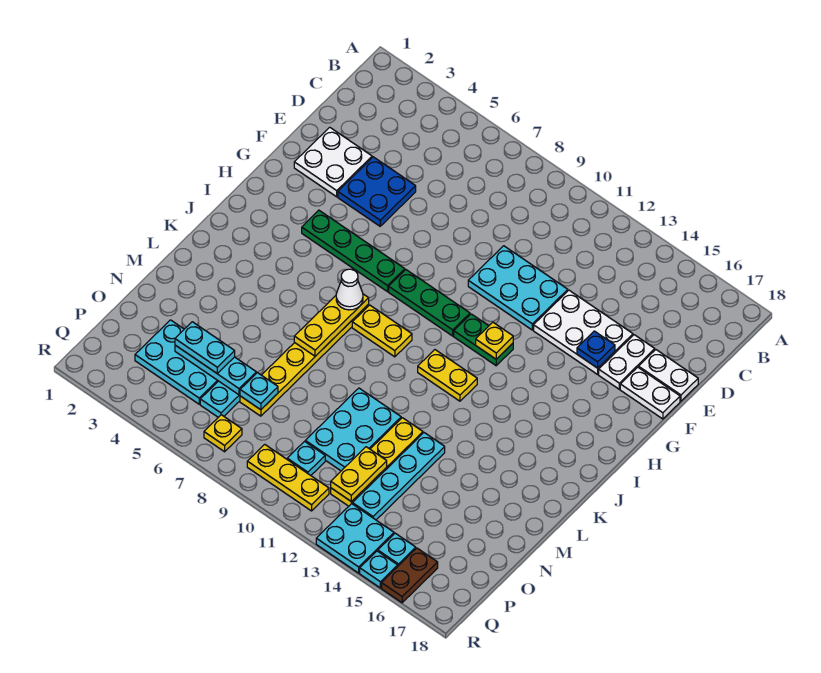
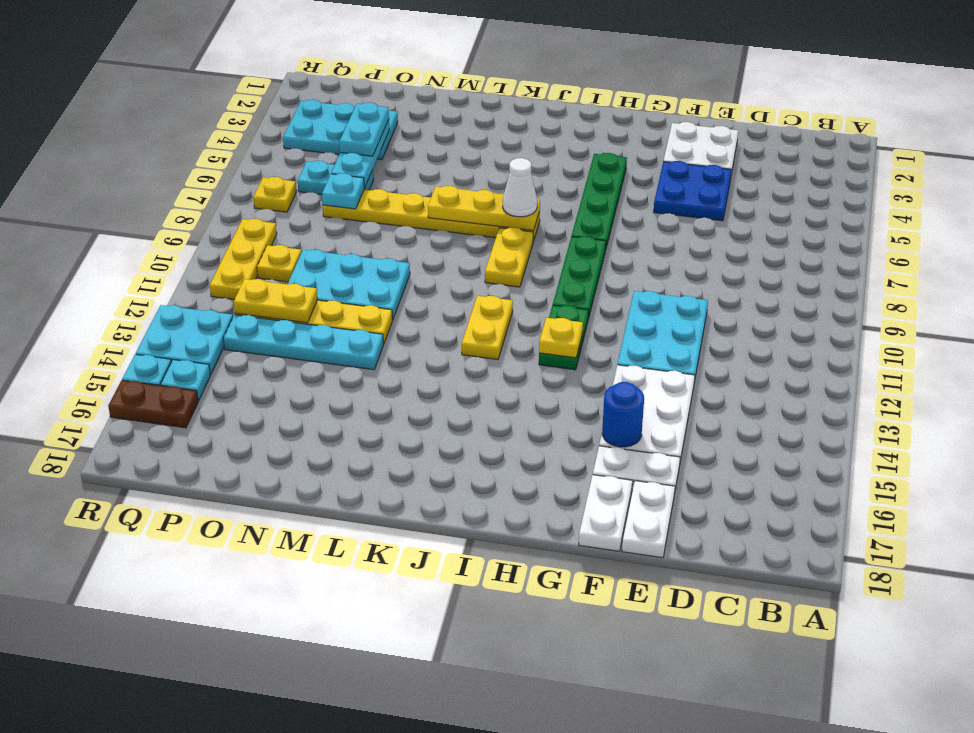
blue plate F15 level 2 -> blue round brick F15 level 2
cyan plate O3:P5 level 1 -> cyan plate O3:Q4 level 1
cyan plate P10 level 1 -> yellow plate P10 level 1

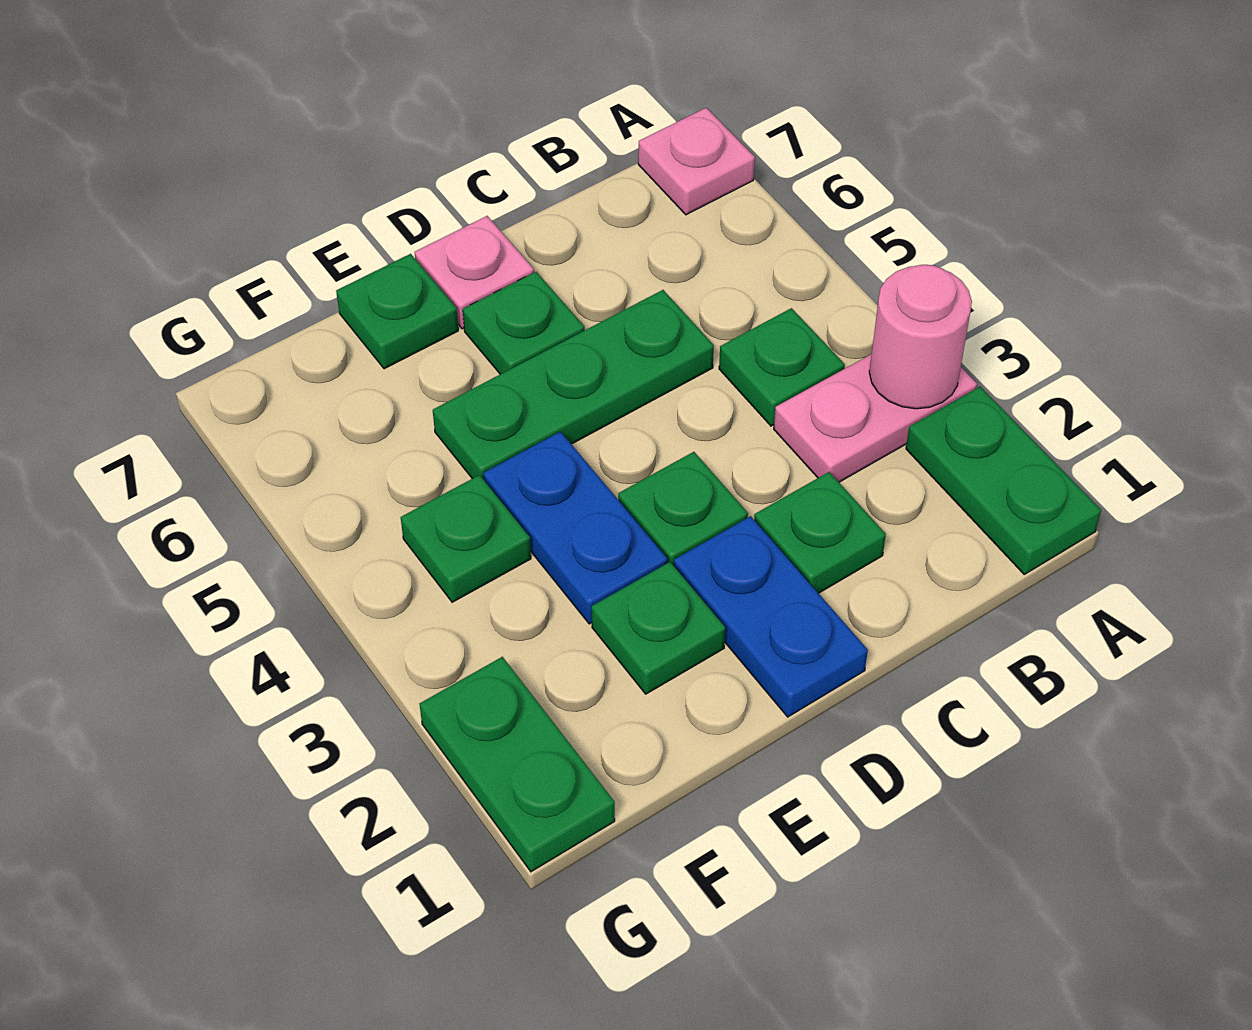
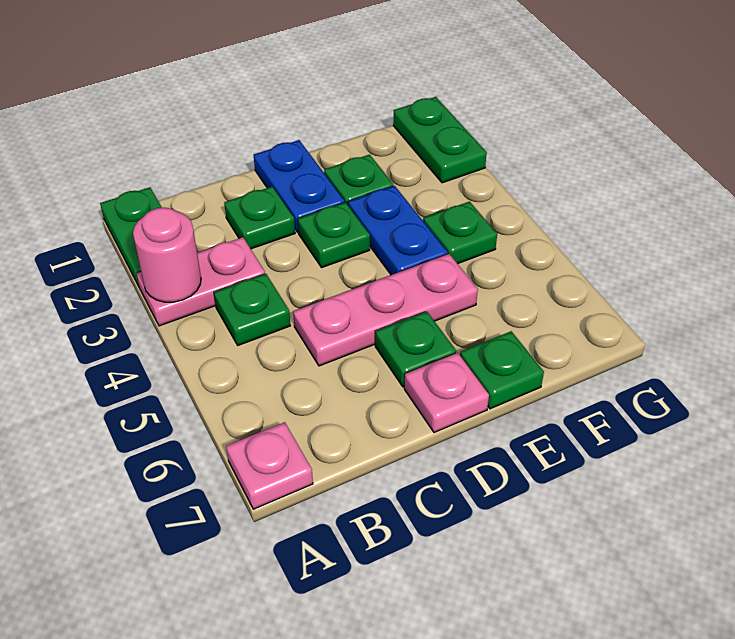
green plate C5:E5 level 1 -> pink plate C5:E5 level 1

# # # # #

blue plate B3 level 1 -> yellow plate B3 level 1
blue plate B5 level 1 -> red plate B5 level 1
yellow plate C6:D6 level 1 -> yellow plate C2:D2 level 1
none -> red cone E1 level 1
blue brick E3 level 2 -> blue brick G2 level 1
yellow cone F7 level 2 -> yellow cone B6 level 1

# # # # #

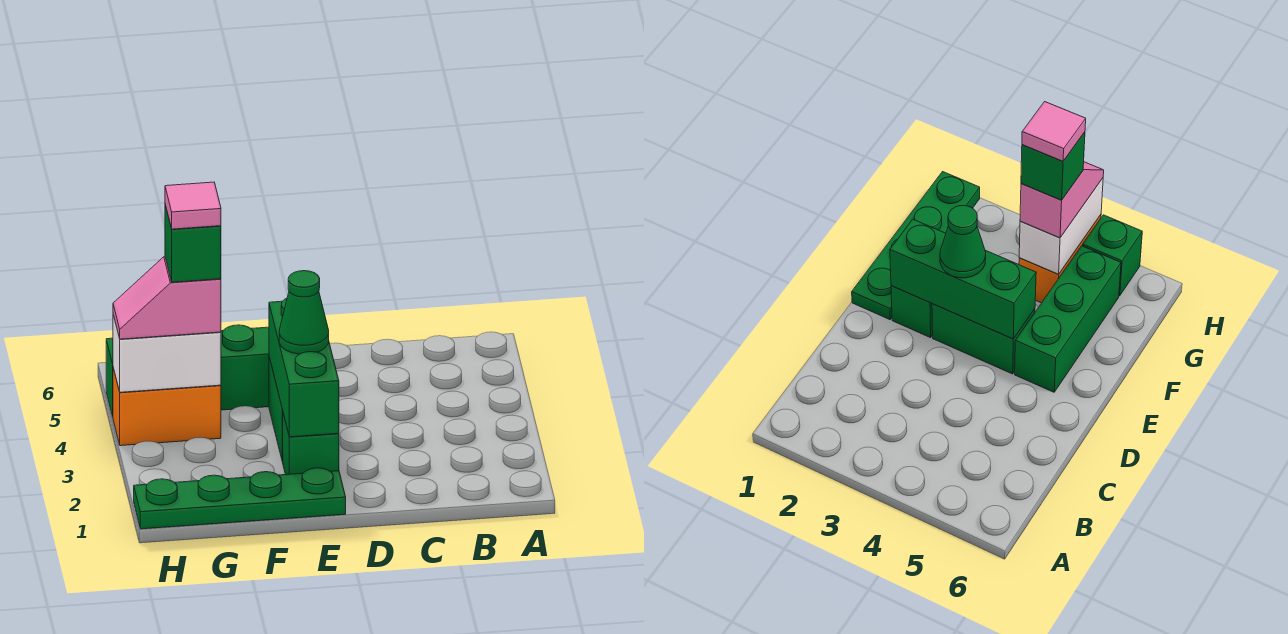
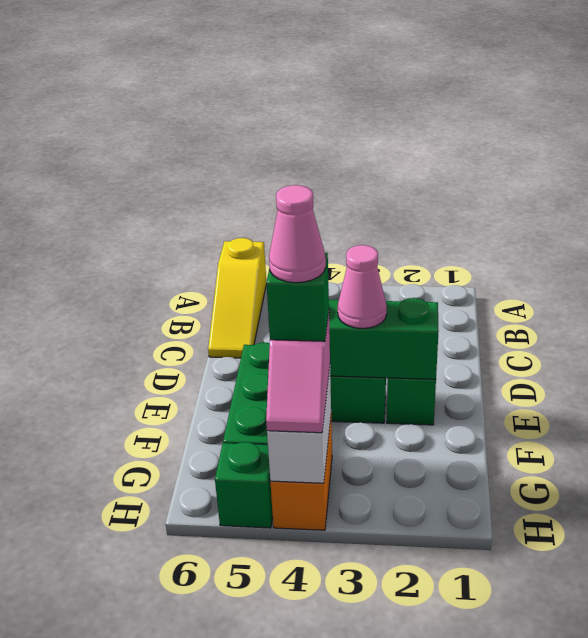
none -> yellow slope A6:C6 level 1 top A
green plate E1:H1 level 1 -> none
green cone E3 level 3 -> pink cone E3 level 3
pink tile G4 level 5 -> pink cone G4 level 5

# # # # #

* [AIM OF THE EXERCISE]
Send back an exact copy of only the lines from the line with "green cone E3 level 3 -> pink cone E3 level 3" up to and including the line with "pink tile G4 level 5 -> pink cone G4 level 5" in the data above.

* [EXERCISE RESULT]
green cone E3 level 3 -> pink cone E3 level 3
pink tile G4 level 5 -> pink cone G4 level 5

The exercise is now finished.